WORK TO BE COMPLETED - Each record that follows should be duplicated exactly, except for its pictures.

- Opening Delimiter -

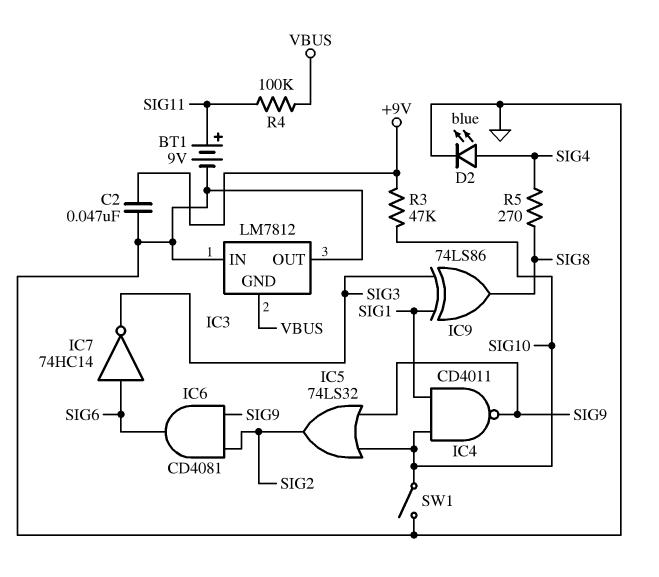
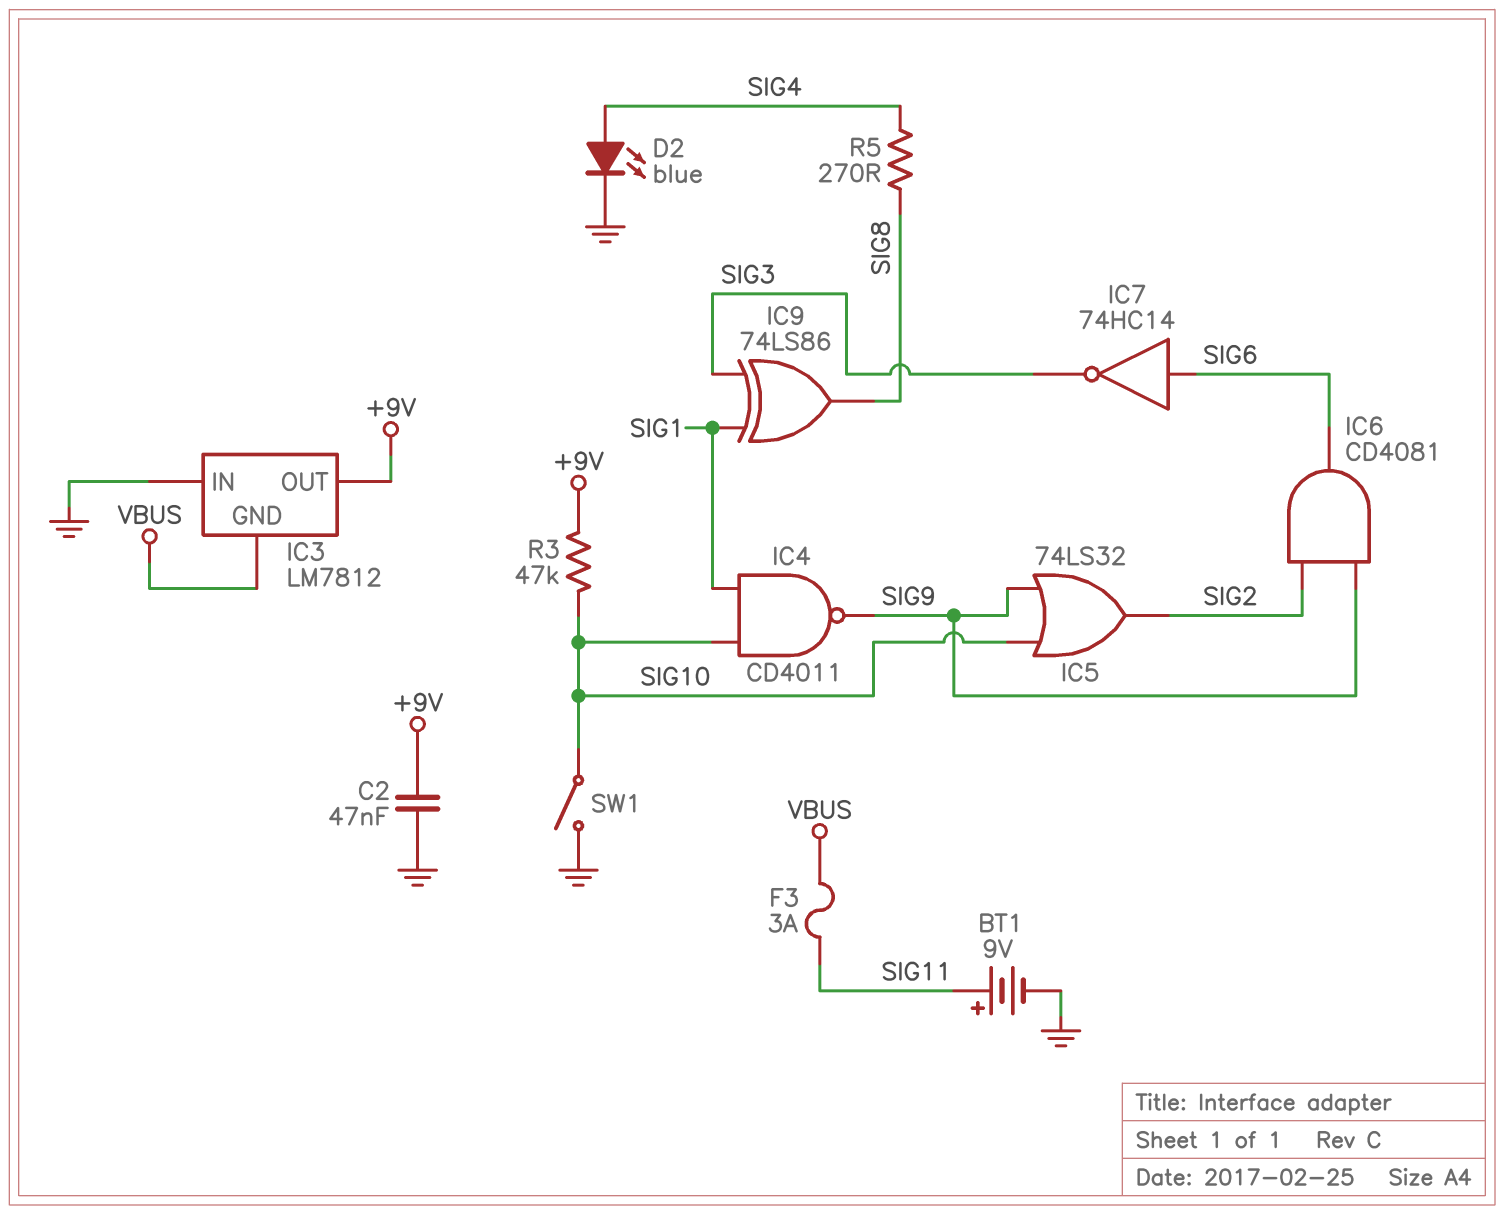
F3: none -> 3A (SIG11, VBUS)
IC3 pin OUT: GND -> +9V
R4: 100k (SIG11, VBUS) -> none

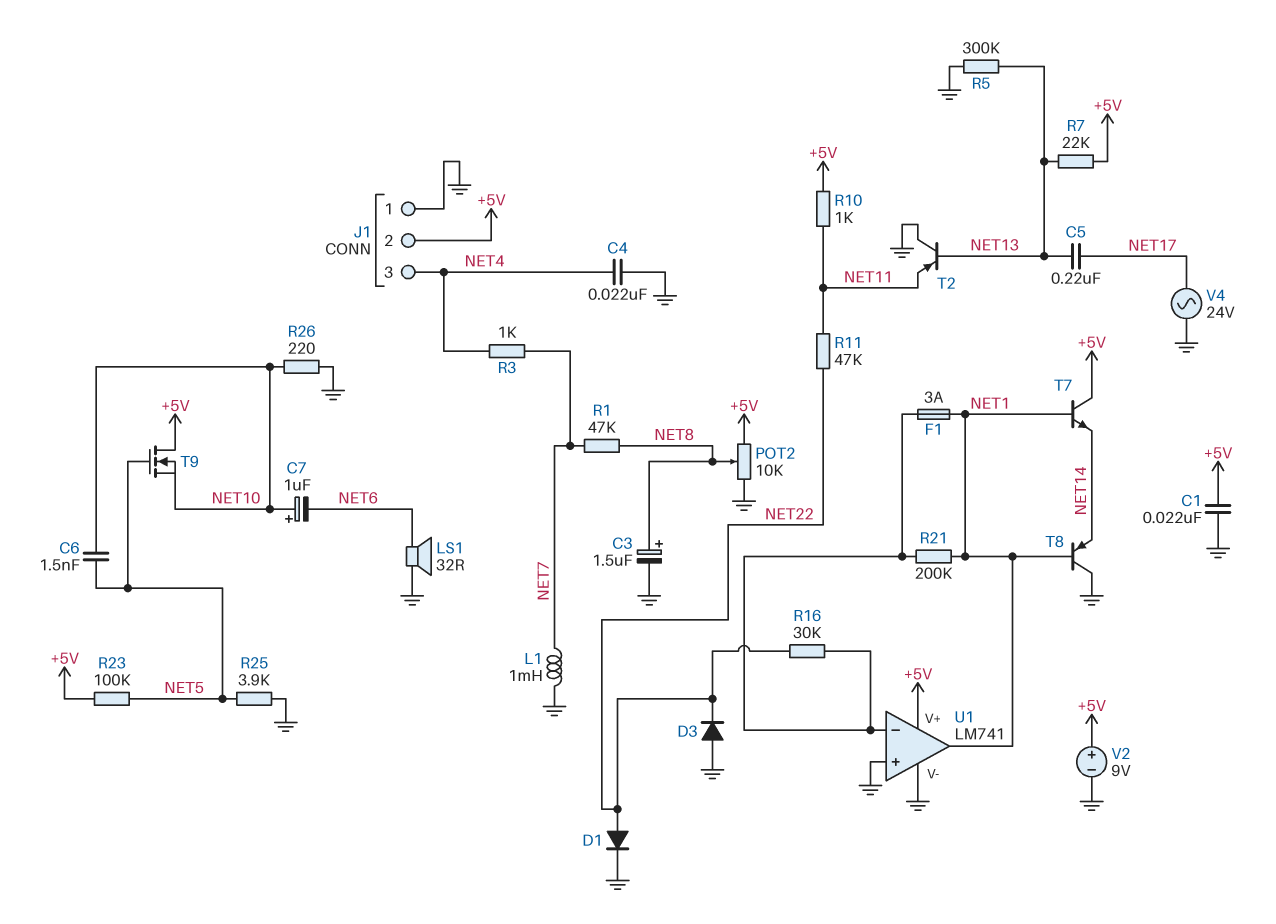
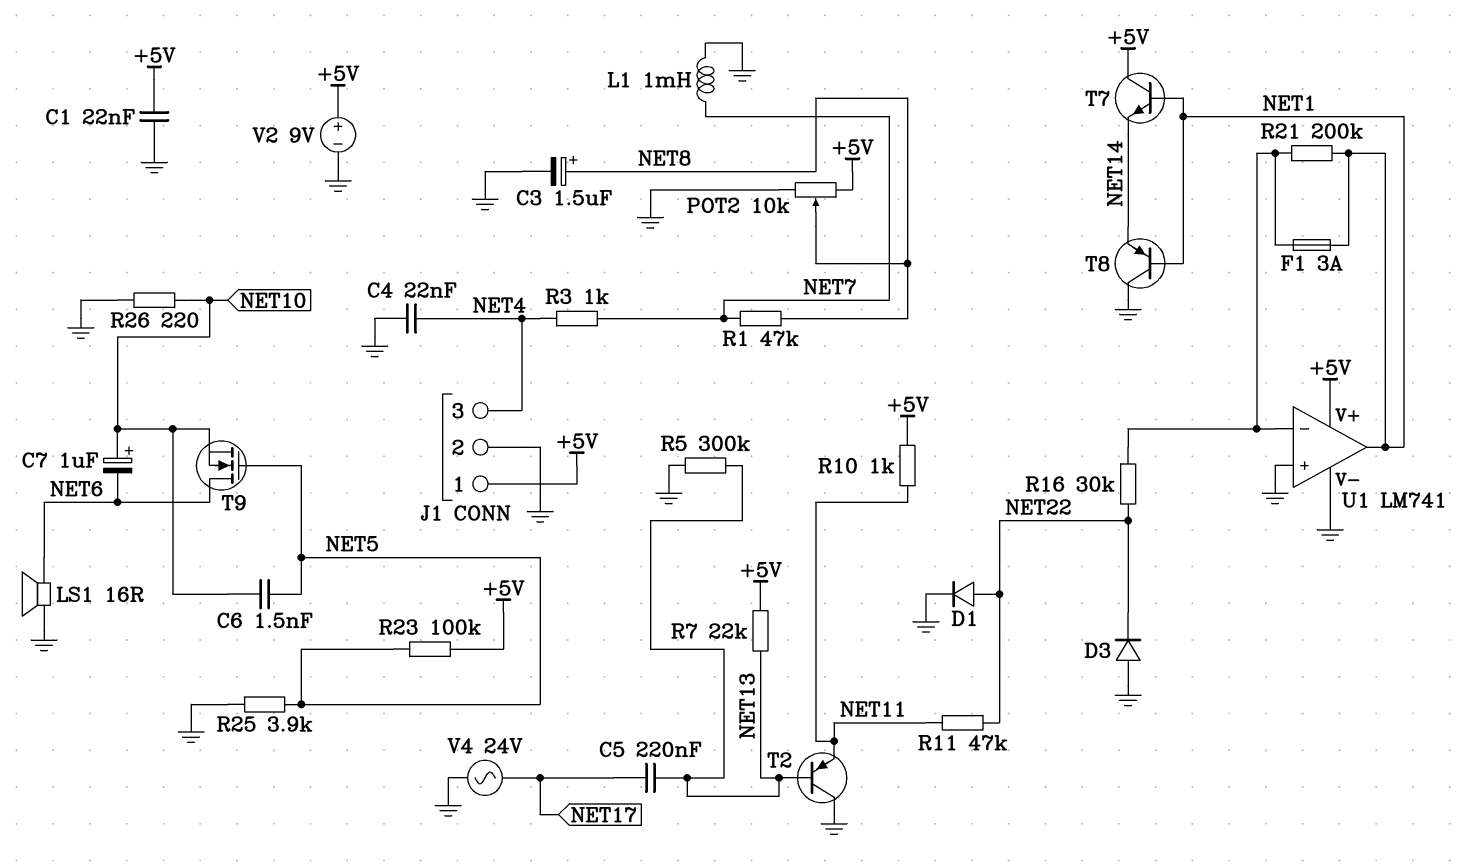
J1 pin 1: GND -> +5V
J1 pin 2: +5V -> GND
LS1: speaker 32R (GND, NET6) -> speaker 16R (GND, NET6)
T9: NMOS (G NET5, D +5V, S NET10) -> NMOS (G NET5, D NET6, S NET10)

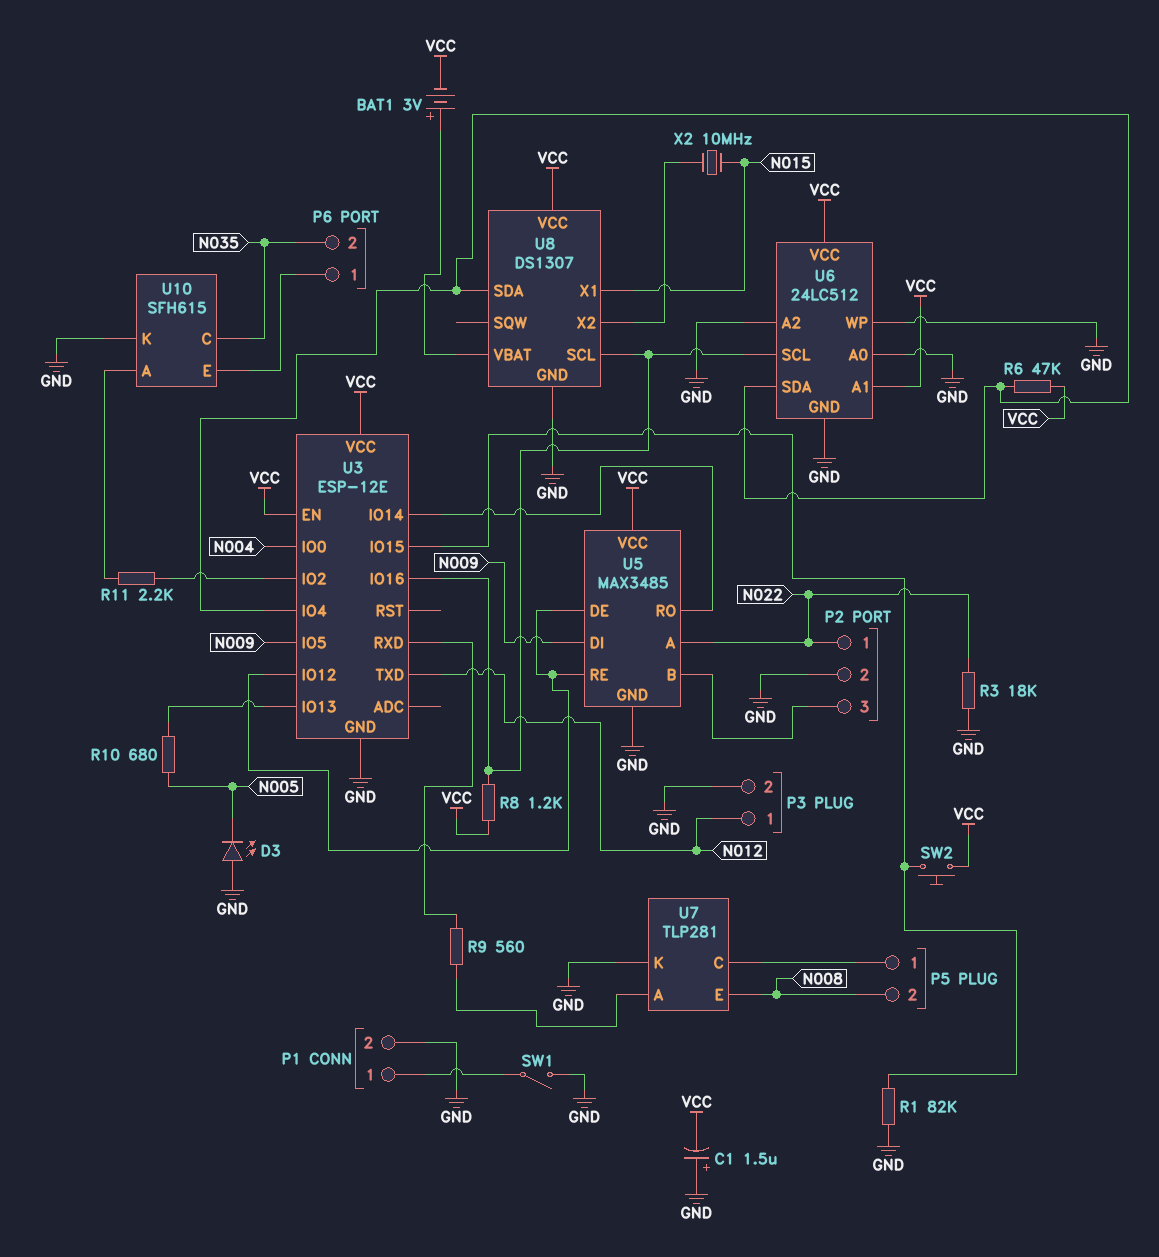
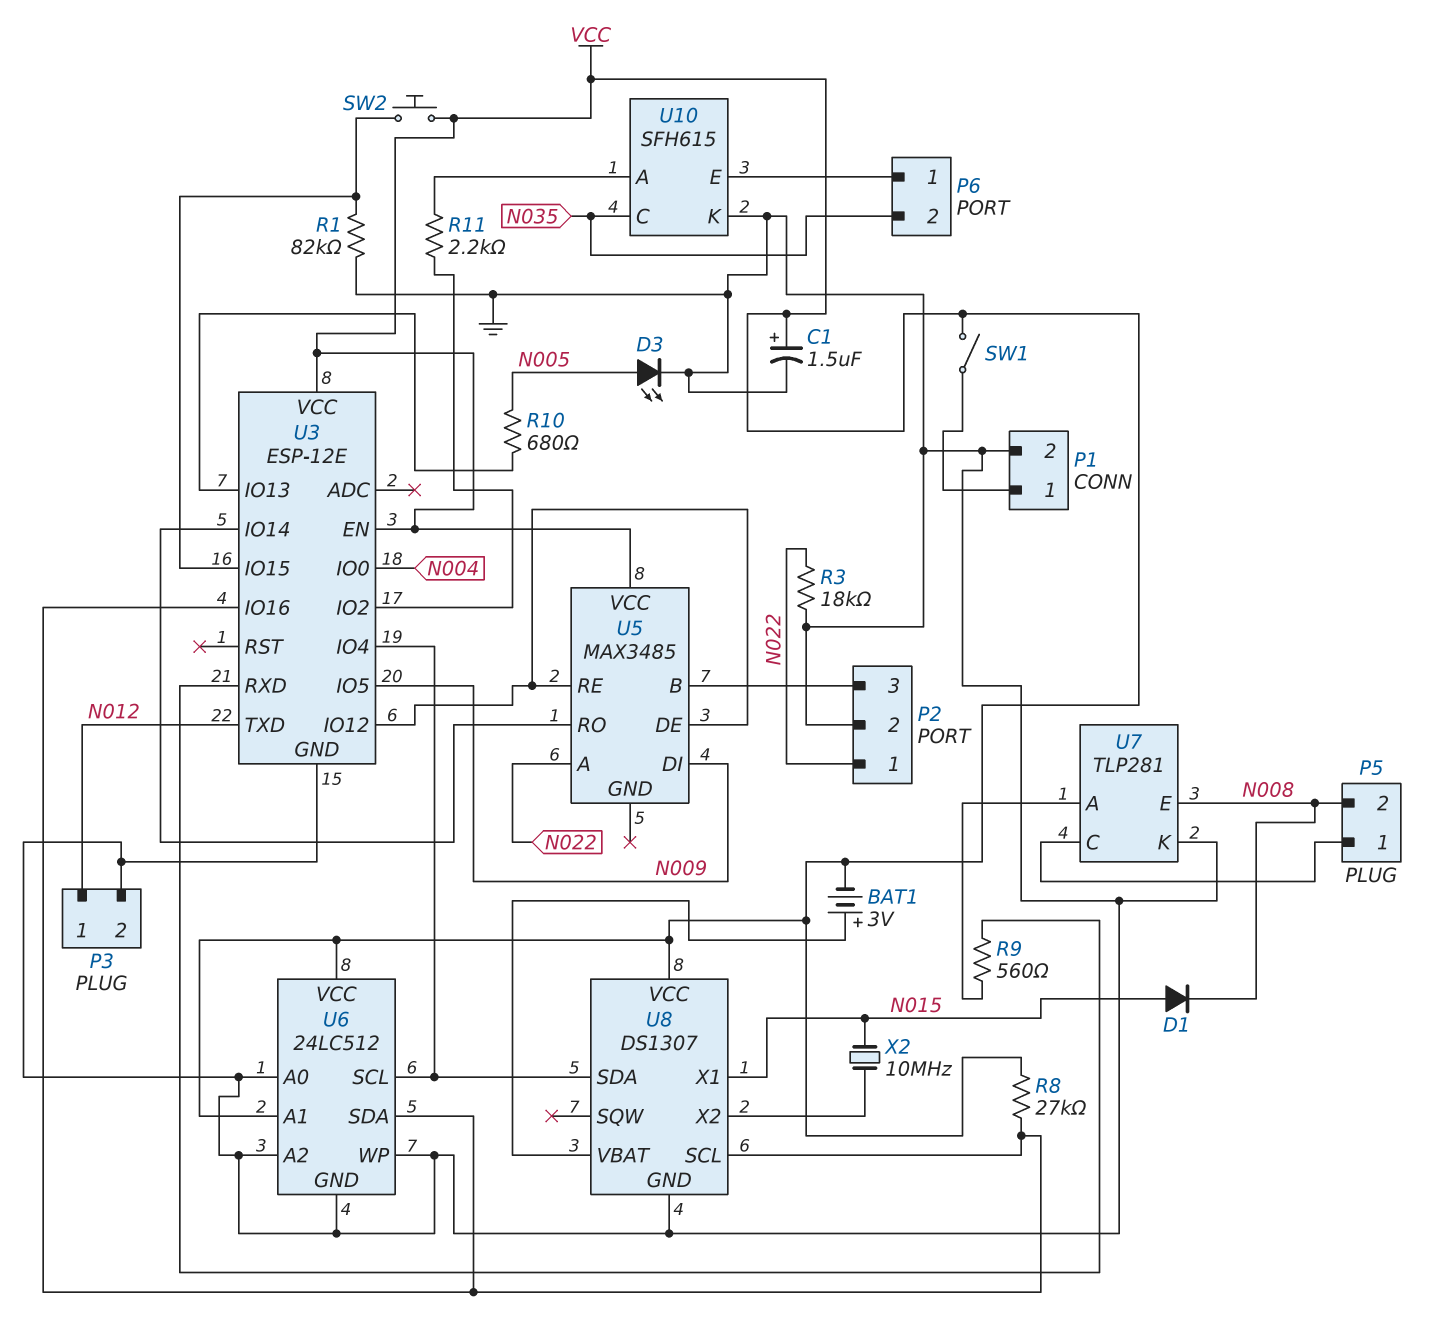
C1: 1.5uF (plus GND, minus VCC) -> 1.5uF (plus VCC, minus GND)
D1: none -> diode (A N015, K N008)
D3: LED (A GND, K N005) -> LED (A N005, K GND)
R6: 47k (U3/IO4, VCC) -> none
R8: 1.2k (U3/IO16, VCC) -> 27k (U3/IO16, VCC)
SW1: switch (GND, P1/1) -> switch (P1/1, VCC)
U5 pin GND: GND -> none
U6 pin SCL: U3/IO16 -> U3/IO4
U6 pin SDA: U3/IO4 -> U3/IO16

- Closing Delimiter -

EXPECTED OUTPUT -
F3: none -> 3A (SIG11, VBUS)
IC3 pin OUT: GND -> +9V
R4: 100k (SIG11, VBUS) -> none

J1 pin 1: GND -> +5V
J1 pin 2: +5V -> GND
LS1: speaker 32R (GND, NET6) -> speaker 16R (GND, NET6)
T9: NMOS (G NET5, D +5V, S NET10) -> NMOS (G NET5, D NET6, S NET10)

C1: 1.5uF (plus GND, minus VCC) -> 1.5uF (plus VCC, minus GND)
D1: none -> diode (A N015, K N008)
D3: LED (A GND, K N005) -> LED (A N005, K GND)
R6: 47k (U3/IO4, VCC) -> none
R8: 1.2k (U3/IO16, VCC) -> 27k (U3/IO16, VCC)
SW1: switch (GND, P1/1) -> switch (P1/1, VCC)
U5 pin GND: GND -> none
U6 pin SCL: U3/IO16 -> U3/IO4
U6 pin SDA: U3/IO4 -> U3/IO16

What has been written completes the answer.